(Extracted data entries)
========================================

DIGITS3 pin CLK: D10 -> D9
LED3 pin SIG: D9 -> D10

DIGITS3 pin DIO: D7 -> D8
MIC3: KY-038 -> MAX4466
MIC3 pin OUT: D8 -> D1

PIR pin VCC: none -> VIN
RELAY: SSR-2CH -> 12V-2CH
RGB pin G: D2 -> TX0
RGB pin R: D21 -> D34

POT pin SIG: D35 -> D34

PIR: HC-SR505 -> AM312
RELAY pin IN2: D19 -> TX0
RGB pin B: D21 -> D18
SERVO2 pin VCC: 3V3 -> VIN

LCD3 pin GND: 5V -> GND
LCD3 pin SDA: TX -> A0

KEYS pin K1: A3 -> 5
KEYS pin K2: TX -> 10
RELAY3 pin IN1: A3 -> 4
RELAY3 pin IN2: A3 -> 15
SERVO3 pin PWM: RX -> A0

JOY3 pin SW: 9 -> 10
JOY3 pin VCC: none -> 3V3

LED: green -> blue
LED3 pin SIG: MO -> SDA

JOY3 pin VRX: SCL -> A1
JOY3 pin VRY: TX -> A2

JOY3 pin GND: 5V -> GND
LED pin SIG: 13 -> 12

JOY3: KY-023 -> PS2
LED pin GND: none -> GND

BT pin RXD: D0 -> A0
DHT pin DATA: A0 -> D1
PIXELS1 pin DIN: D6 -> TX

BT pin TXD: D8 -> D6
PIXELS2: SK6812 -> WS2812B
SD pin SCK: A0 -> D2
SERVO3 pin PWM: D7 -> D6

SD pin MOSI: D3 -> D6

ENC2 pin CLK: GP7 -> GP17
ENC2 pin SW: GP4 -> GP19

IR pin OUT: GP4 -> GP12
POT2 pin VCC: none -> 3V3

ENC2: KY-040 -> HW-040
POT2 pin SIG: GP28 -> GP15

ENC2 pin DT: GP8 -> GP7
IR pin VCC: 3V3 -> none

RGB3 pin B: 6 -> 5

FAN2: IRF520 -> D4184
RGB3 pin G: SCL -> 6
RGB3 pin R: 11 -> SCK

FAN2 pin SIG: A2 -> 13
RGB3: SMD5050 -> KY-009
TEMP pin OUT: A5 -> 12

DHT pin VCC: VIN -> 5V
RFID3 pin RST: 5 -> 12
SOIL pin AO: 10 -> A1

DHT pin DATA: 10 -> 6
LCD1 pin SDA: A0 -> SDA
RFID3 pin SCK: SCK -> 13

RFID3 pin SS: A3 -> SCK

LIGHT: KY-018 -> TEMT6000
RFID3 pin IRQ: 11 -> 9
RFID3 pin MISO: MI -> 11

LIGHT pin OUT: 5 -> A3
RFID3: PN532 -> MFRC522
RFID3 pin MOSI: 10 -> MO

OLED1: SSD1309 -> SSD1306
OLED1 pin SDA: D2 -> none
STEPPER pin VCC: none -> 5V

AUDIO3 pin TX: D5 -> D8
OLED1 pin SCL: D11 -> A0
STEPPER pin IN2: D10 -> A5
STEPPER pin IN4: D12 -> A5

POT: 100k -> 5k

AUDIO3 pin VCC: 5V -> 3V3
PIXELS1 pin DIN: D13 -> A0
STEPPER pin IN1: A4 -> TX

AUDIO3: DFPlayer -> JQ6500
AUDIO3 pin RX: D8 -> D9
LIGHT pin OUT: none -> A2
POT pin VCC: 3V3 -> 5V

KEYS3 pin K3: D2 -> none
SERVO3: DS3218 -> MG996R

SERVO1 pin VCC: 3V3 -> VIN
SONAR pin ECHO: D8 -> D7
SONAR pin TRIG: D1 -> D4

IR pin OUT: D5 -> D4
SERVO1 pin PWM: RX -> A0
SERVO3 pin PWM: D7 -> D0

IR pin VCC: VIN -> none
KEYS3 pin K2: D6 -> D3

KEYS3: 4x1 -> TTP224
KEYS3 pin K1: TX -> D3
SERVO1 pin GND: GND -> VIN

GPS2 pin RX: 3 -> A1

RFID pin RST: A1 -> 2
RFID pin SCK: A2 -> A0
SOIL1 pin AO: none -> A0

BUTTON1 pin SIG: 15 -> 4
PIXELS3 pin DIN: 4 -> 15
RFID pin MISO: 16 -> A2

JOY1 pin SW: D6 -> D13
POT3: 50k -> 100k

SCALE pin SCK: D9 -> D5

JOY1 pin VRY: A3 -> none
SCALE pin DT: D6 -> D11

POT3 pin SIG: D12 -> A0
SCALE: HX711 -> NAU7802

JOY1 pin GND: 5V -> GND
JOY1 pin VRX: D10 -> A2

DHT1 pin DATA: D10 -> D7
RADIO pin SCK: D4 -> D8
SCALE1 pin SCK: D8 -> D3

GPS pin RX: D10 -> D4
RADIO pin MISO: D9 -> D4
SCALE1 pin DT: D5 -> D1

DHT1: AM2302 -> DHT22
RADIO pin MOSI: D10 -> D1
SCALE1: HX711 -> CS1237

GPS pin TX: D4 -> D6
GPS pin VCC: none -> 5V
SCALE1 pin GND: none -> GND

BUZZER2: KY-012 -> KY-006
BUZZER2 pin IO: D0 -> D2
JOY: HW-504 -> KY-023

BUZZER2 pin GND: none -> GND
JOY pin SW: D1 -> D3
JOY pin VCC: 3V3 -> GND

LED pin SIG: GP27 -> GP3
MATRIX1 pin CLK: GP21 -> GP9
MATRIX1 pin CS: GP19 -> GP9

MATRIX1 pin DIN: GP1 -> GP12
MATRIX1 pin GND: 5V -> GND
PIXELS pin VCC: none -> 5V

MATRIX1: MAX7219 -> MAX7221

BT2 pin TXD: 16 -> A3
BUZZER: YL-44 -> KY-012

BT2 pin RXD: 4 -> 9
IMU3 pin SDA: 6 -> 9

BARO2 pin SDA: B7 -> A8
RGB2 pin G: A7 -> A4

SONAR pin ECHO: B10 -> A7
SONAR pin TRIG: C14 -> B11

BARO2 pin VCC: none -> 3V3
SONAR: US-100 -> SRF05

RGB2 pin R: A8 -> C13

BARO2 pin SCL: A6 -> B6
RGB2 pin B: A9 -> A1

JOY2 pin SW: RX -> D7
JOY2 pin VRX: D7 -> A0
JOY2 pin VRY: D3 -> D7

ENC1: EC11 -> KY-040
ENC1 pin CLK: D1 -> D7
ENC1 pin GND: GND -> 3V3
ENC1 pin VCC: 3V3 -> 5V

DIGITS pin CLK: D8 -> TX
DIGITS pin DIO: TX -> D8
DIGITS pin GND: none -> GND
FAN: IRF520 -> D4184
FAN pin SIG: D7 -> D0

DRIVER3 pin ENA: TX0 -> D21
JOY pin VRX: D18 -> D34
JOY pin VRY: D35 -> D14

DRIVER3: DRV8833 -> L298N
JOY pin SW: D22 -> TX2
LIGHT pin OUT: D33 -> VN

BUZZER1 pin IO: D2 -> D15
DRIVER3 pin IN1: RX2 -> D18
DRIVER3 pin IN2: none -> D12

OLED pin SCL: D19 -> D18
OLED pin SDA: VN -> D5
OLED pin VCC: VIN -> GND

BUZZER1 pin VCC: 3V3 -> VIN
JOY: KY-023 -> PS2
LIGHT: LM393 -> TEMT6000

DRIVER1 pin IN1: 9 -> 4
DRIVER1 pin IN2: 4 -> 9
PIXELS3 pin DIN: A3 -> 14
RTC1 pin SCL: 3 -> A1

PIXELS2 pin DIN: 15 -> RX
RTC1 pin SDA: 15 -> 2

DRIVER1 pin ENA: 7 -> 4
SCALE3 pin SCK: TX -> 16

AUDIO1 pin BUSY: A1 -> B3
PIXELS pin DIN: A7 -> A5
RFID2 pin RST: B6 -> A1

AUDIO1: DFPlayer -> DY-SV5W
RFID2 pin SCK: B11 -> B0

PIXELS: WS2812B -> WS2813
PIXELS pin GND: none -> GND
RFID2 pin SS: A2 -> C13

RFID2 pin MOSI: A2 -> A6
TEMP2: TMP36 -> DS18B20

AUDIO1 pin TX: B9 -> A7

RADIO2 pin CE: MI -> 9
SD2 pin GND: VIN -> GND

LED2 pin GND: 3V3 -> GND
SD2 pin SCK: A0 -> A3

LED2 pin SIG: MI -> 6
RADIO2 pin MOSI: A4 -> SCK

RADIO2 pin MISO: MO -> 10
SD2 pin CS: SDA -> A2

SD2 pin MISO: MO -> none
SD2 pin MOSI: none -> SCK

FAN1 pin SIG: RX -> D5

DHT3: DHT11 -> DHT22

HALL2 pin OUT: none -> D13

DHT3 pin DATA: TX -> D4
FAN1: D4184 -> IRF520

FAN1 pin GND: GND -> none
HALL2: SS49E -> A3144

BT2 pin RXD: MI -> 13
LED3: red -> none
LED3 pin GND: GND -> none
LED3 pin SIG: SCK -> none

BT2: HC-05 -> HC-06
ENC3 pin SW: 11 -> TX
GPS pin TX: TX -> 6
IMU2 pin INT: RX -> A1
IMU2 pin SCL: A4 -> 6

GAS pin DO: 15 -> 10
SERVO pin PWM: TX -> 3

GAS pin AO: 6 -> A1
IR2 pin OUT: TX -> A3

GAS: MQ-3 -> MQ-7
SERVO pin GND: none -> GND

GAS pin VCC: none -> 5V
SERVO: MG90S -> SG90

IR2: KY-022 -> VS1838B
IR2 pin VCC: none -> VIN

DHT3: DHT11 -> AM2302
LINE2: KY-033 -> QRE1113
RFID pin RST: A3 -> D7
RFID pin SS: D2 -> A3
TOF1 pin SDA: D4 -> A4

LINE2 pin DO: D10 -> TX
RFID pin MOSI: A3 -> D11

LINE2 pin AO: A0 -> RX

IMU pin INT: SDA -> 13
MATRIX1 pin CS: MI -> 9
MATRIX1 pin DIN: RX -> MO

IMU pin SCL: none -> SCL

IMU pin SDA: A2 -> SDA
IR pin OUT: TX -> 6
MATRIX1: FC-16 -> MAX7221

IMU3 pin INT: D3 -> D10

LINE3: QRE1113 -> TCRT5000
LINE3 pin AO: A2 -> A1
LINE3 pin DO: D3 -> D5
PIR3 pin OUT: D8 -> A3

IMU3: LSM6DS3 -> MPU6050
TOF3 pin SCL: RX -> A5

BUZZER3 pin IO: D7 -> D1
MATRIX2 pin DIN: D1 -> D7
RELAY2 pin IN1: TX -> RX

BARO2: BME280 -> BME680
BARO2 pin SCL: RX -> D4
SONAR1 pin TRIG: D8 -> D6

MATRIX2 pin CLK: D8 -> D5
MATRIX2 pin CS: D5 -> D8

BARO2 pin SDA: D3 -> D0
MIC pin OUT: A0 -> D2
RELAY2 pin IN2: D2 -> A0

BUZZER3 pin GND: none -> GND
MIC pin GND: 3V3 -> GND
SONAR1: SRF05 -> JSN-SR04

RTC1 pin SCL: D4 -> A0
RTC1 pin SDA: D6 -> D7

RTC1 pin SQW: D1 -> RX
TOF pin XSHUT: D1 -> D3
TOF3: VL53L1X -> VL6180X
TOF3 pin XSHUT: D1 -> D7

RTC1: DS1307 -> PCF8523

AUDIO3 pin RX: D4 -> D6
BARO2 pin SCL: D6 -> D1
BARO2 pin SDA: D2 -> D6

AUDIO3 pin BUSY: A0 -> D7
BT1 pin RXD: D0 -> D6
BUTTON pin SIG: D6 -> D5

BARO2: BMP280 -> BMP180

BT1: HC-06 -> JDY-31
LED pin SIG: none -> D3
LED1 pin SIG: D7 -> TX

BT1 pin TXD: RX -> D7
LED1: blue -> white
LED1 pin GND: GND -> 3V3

========================================

Task instructions: Reprint exactly the lines above that start at the one with "RGB2 pin R: A8 -> C13" and end at the one with "TEMP2: TMP36 -> DS18B20", keeping both and adding none.

Result of the exercise:
RGB2 pin R: A8 -> C13

BARO2 pin SCL: A6 -> B6
RGB2 pin B: A9 -> A1

JOY2 pin SW: RX -> D7
JOY2 pin VRX: D7 -> A0
JOY2 pin VRY: D3 -> D7

ENC1: EC11 -> KY-040
ENC1 pin CLK: D1 -> D7
ENC1 pin GND: GND -> 3V3
ENC1 pin VCC: 3V3 -> 5V

DIGITS pin CLK: D8 -> TX
DIGITS pin DIO: TX -> D8
DIGITS pin GND: none -> GND
FAN: IRF520 -> D4184
FAN pin SIG: D7 -> D0

DRIVER3 pin ENA: TX0 -> D21
JOY pin VRX: D18 -> D34
JOY pin VRY: D35 -> D14

DRIVER3: DRV8833 -> L298N
JOY pin SW: D22 -> TX2
LIGHT pin OUT: D33 -> VN

BUZZER1 pin IO: D2 -> D15
DRIVER3 pin IN1: RX2 -> D18
DRIVER3 pin IN2: none -> D12

OLED pin SCL: D19 -> D18
OLED pin SDA: VN -> D5
OLED pin VCC: VIN -> GND

BUZZER1 pin VCC: 3V3 -> VIN
JOY: KY-023 -> PS2
LIGHT: LM393 -> TEMT6000

DRIVER1 pin IN1: 9 -> 4
DRIVER1 pin IN2: 4 -> 9
PIXELS3 pin DIN: A3 -> 14
RTC1 pin SCL: 3 -> A1

PIXELS2 pin DIN: 15 -> RX
RTC1 pin SDA: 15 -> 2

DRIVER1 pin ENA: 7 -> 4
SCALE3 pin SCK: TX -> 16

AUDIO1 pin BUSY: A1 -> B3
PIXELS pin DIN: A7 -> A5
RFID2 pin RST: B6 -> A1

AUDIO1: DFPlayer -> DY-SV5W
RFID2 pin SCK: B11 -> B0

PIXELS: WS2812B -> WS2813
PIXELS pin GND: none -> GND
RFID2 pin SS: A2 -> C13

RFID2 pin MOSI: A2 -> A6
TEMP2: TMP36 -> DS18B20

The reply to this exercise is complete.